* [INSTRUCTIONS FOR THE TASK]: The material below contains a line with "white egg: 9 -> 7" and a line with "orange wallet: 3 -> 1". Copy exactly those two lines and all lines between them.

* [SUPPLIED RECORDS]:
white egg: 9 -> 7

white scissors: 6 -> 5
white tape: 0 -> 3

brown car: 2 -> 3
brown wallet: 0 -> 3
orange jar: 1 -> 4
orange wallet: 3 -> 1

* * *

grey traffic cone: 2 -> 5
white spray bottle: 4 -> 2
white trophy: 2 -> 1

* [WRITTEN RESPONSE]:
white egg: 9 -> 7

white scissors: 6 -> 5
white tape: 0 -> 3

brown car: 2 -> 3
brown wallet: 0 -> 3
orange jar: 1 -> 4
orange wallet: 3 -> 1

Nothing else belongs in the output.